§ Task instructions: Below is a set of records. Repeat them verbatim without the pictures.

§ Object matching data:
* * *
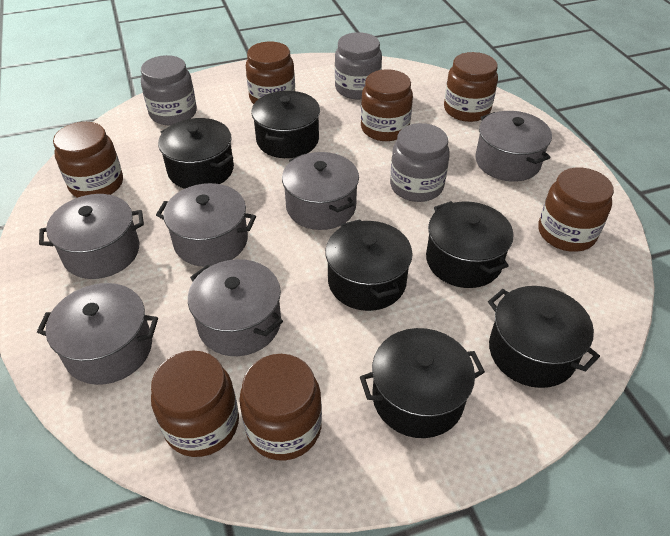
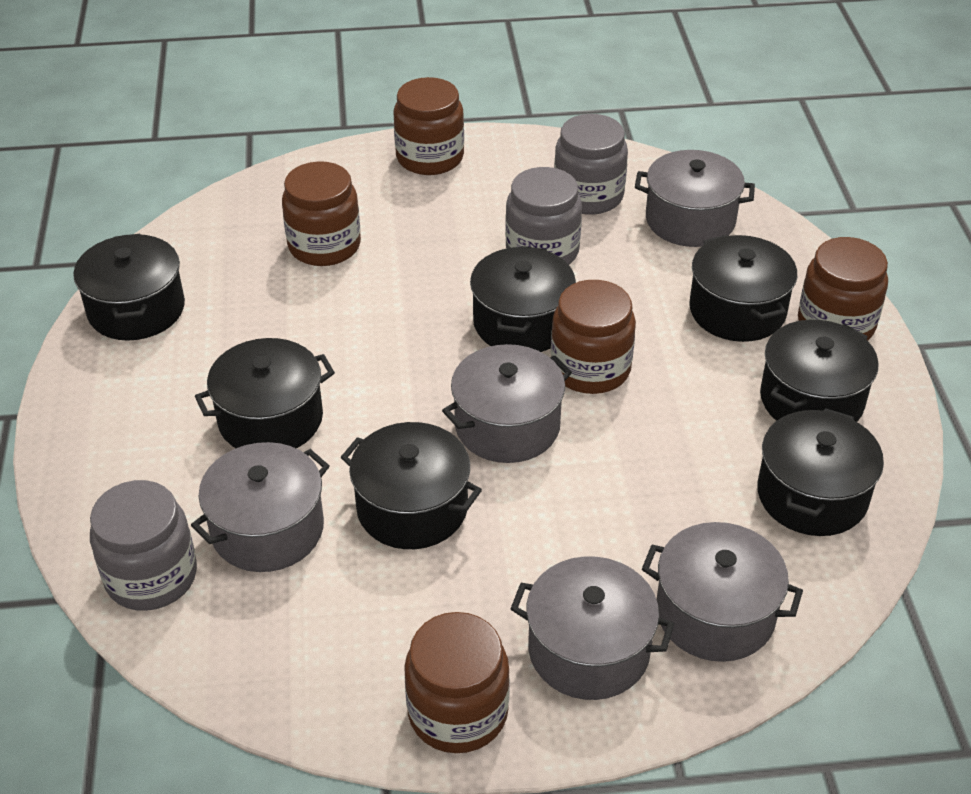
black pot: 6 -> 7
brown jar: 7 -> 5
grey pot: 6 -> 5

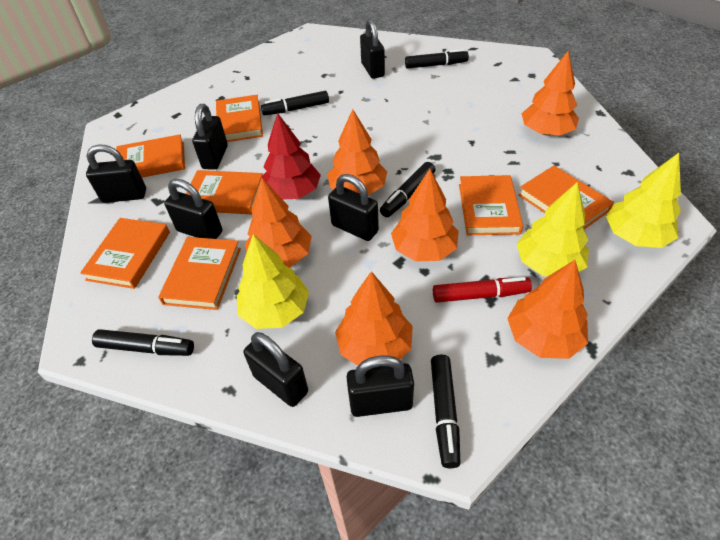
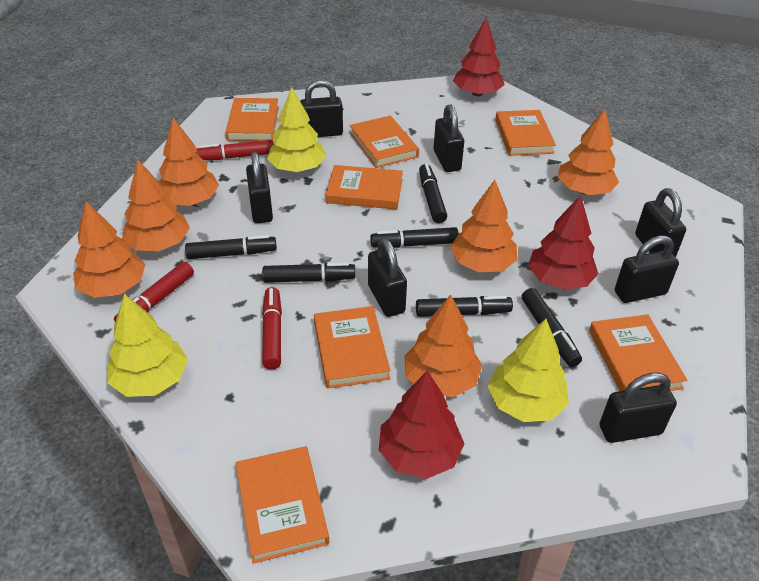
black marker: 5 -> 6
red marker: 1 -> 3
red tree: 1 -> 3

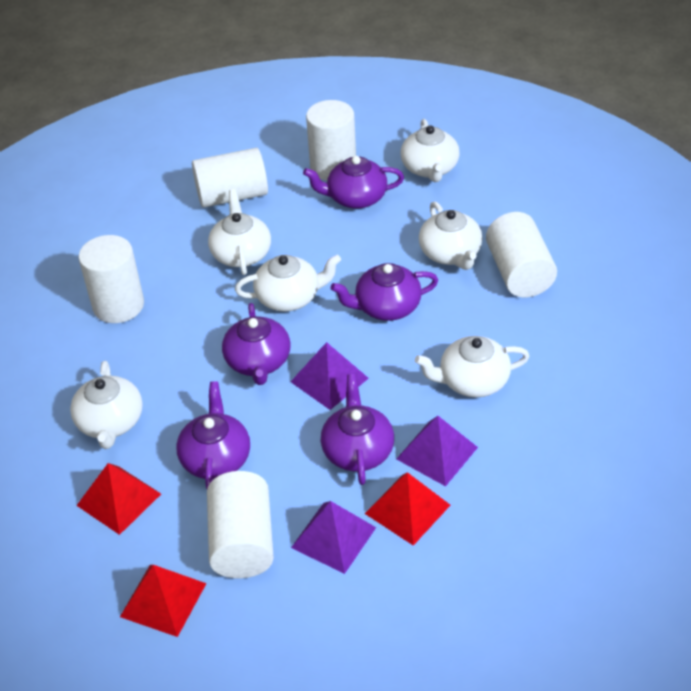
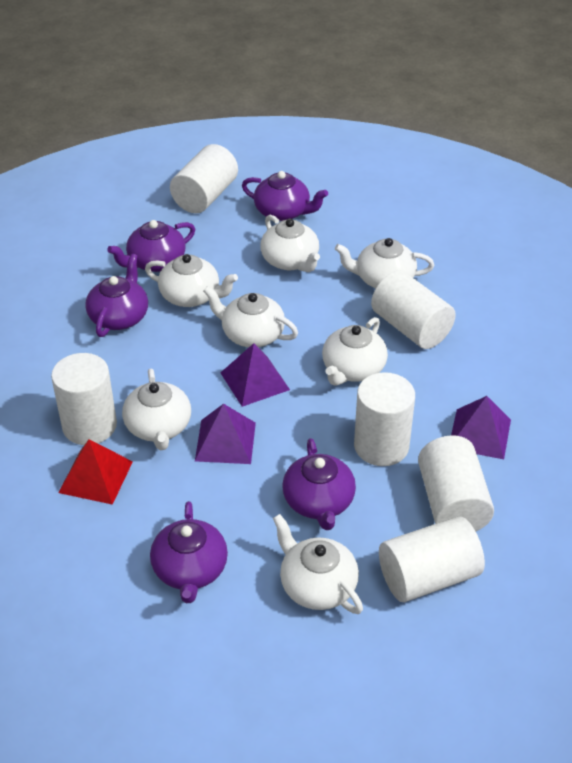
red pyramid: 3 -> 1
white cylinder: 5 -> 6
white teapot: 6 -> 7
* * *
§ Solution to the exercise:
black pot: 6 -> 7
brown jar: 7 -> 5
grey pot: 6 -> 5

black marker: 5 -> 6
red marker: 1 -> 3
red tree: 1 -> 3

red pyramid: 3 -> 1
white cylinder: 5 -> 6
white teapot: 6 -> 7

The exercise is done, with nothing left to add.